WHAT THE EXERCISE ASKS = Nothing but the exact text of the entries should appear in your answer; pictures stay out.

● ● ● ●

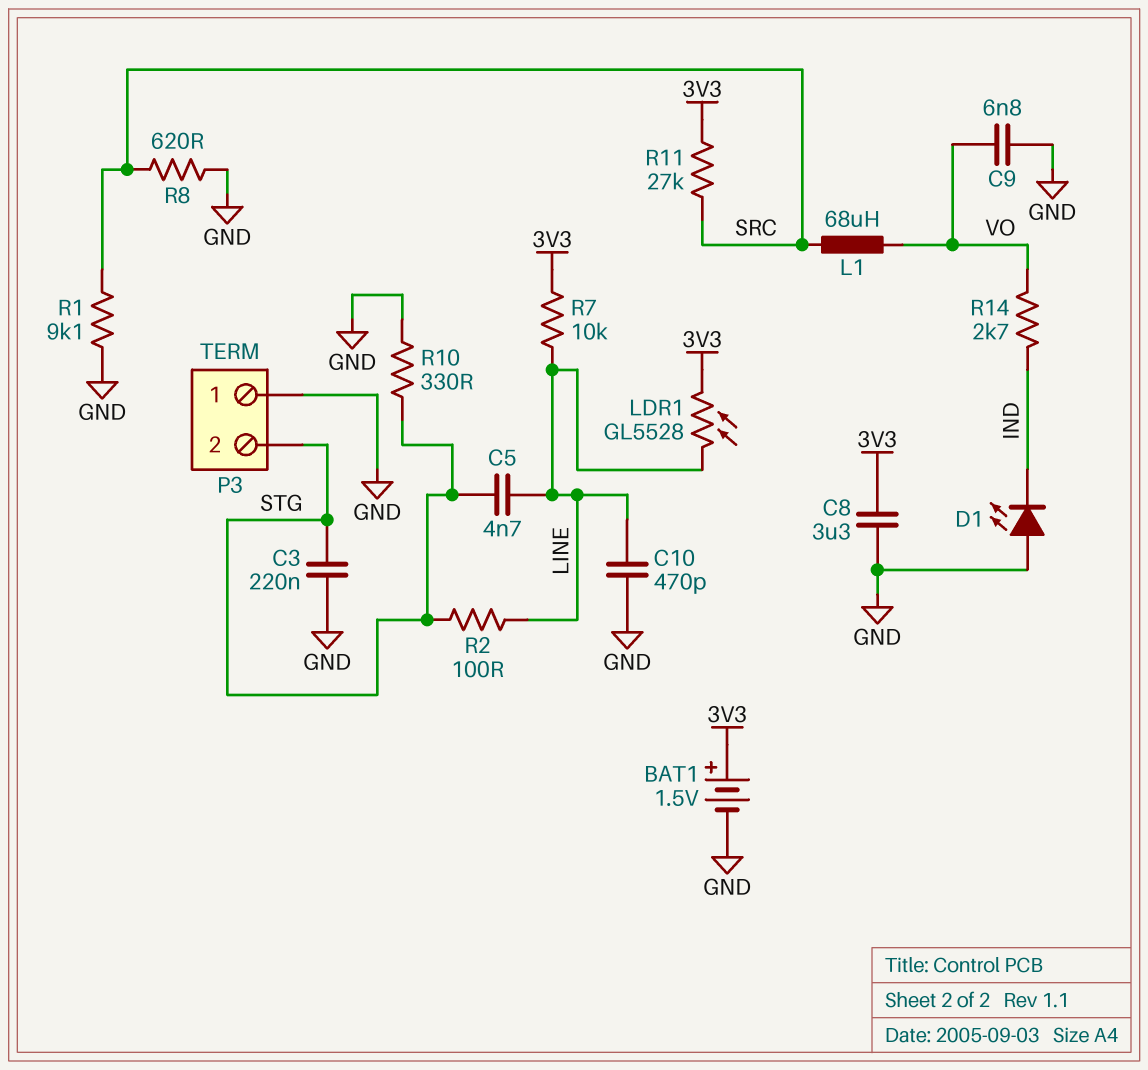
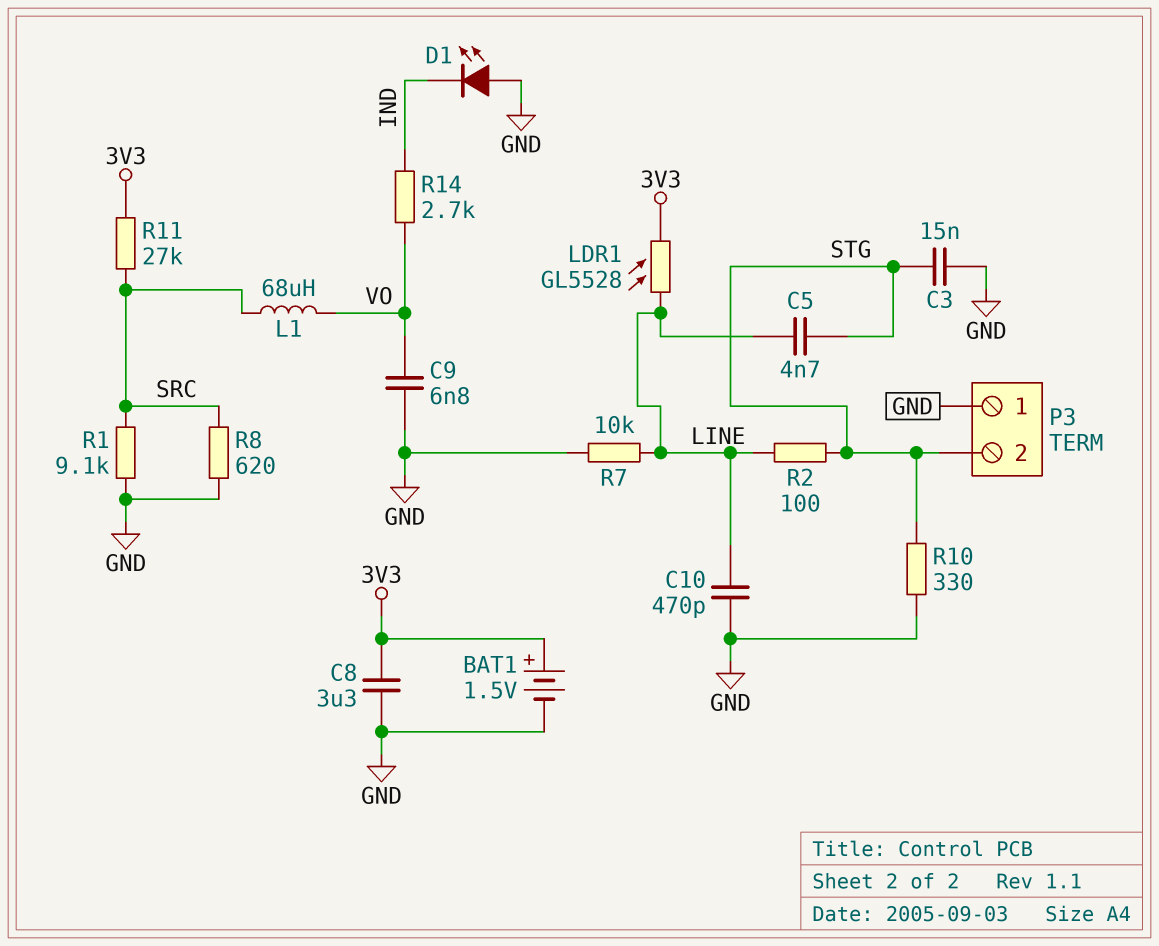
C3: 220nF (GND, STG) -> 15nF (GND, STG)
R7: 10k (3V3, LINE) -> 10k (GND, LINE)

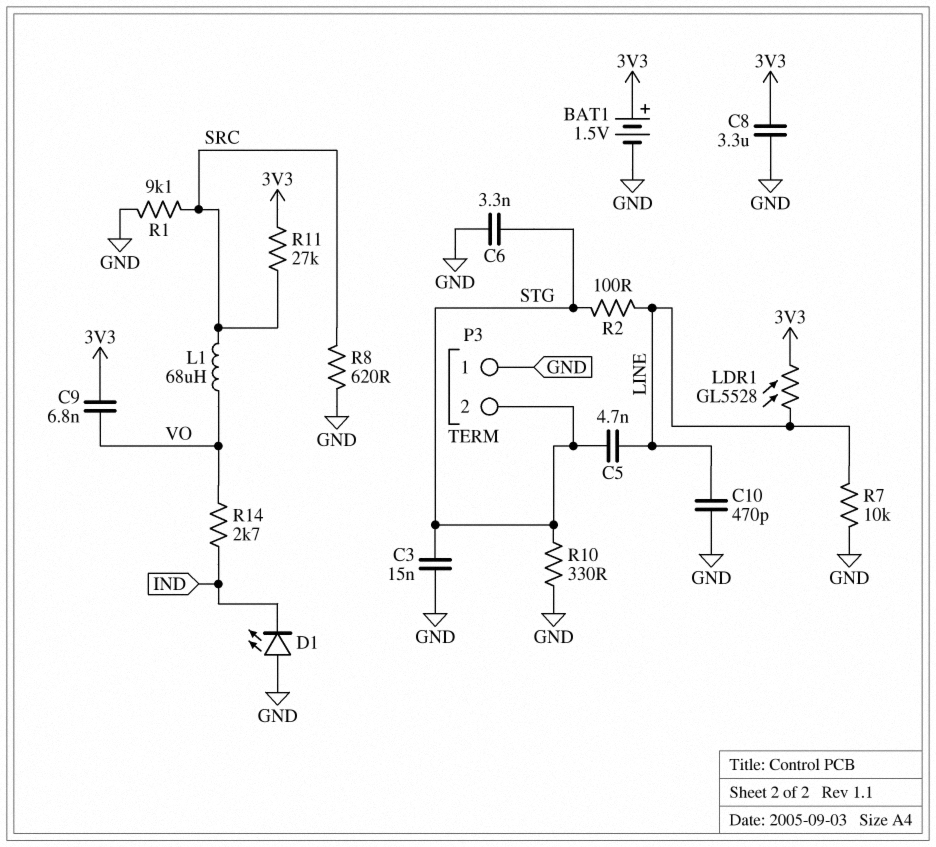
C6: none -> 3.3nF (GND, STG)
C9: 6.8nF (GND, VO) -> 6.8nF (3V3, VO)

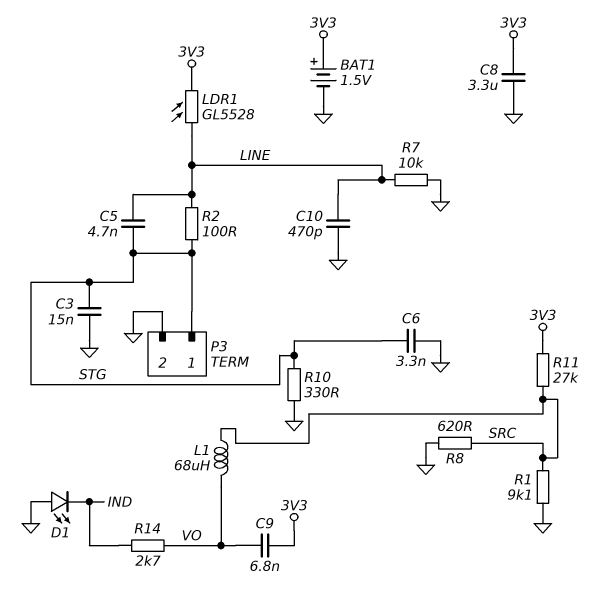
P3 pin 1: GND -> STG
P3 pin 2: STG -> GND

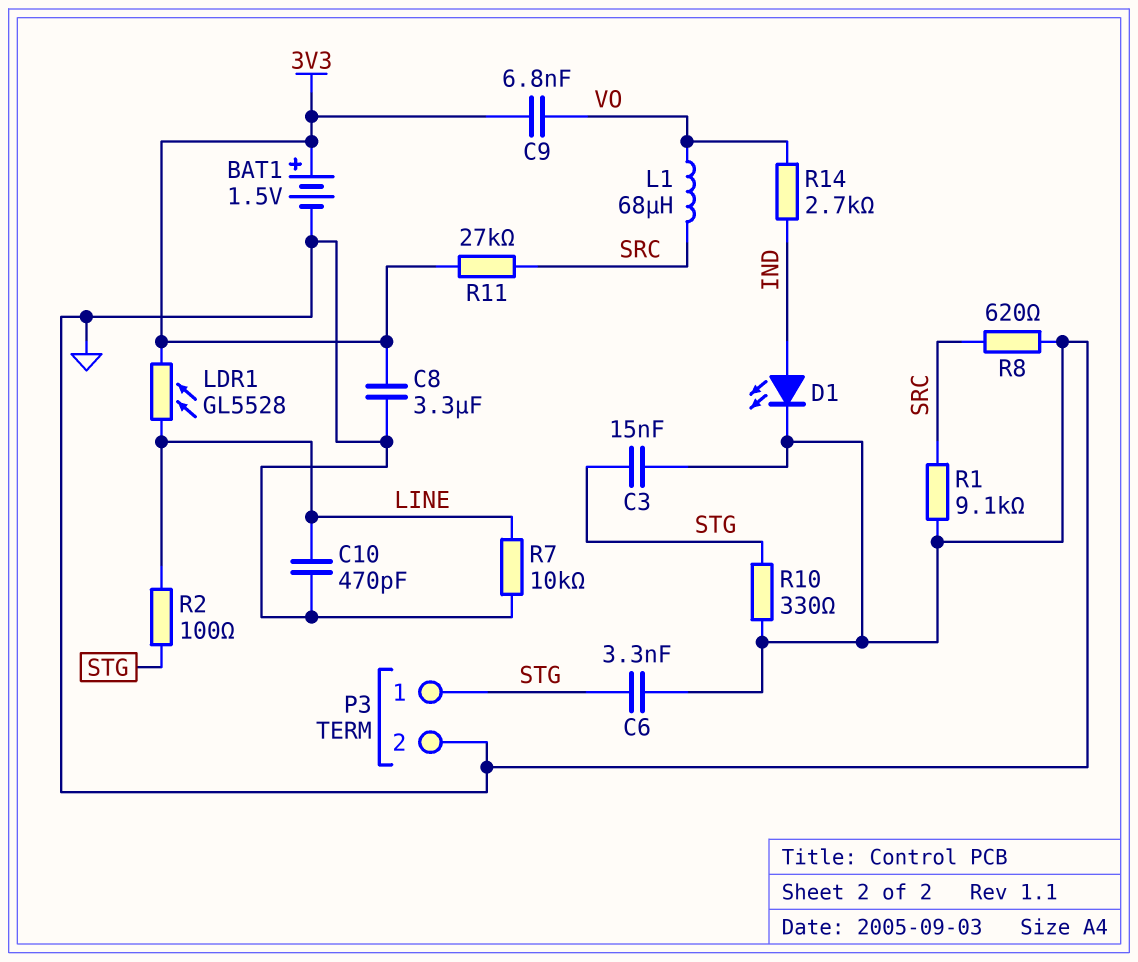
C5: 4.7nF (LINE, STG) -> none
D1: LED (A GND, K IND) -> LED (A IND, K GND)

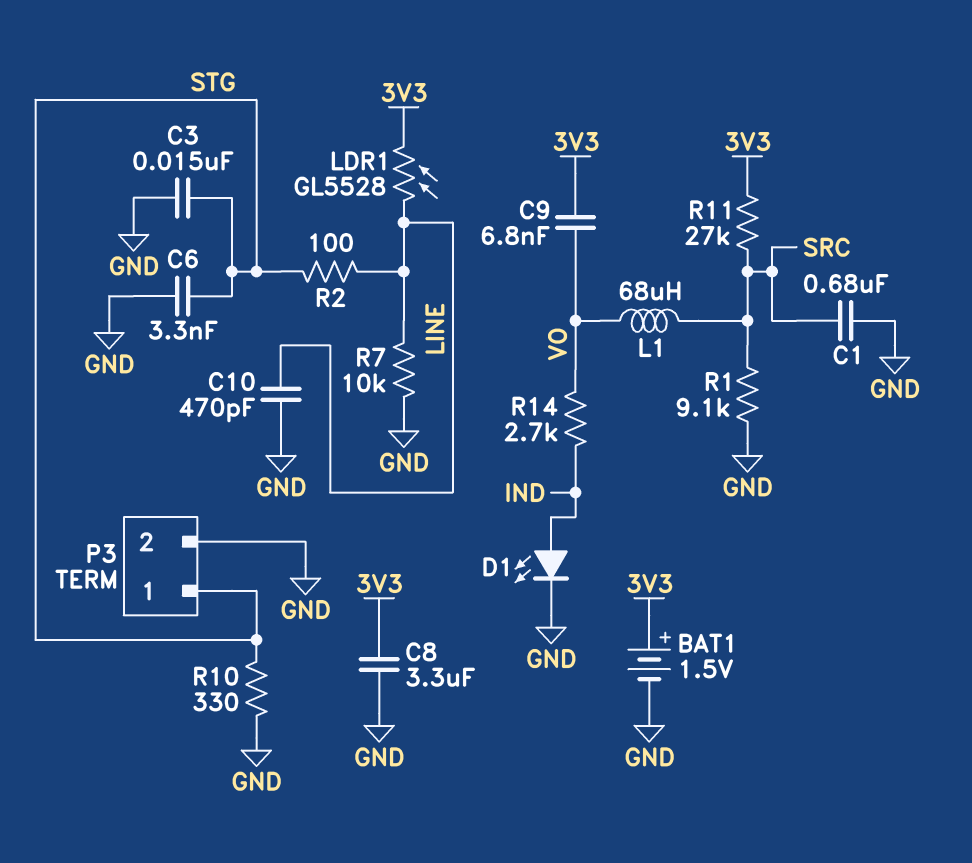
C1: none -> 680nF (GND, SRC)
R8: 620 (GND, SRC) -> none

● ● ● ●

REPLY TO THE EXERCISE =
C3: 220nF (GND, STG) -> 15nF (GND, STG)
R7: 10k (3V3, LINE) -> 10k (GND, LINE)

C6: none -> 3.3nF (GND, STG)
C9: 6.8nF (GND, VO) -> 6.8nF (3V3, VO)

P3 pin 1: GND -> STG
P3 pin 2: STG -> GND

C5: 4.7nF (LINE, STG) -> none
D1: LED (A GND, K IND) -> LED (A IND, K GND)

C1: none -> 680nF (GND, SRC)
R8: 620 (GND, SRC) -> none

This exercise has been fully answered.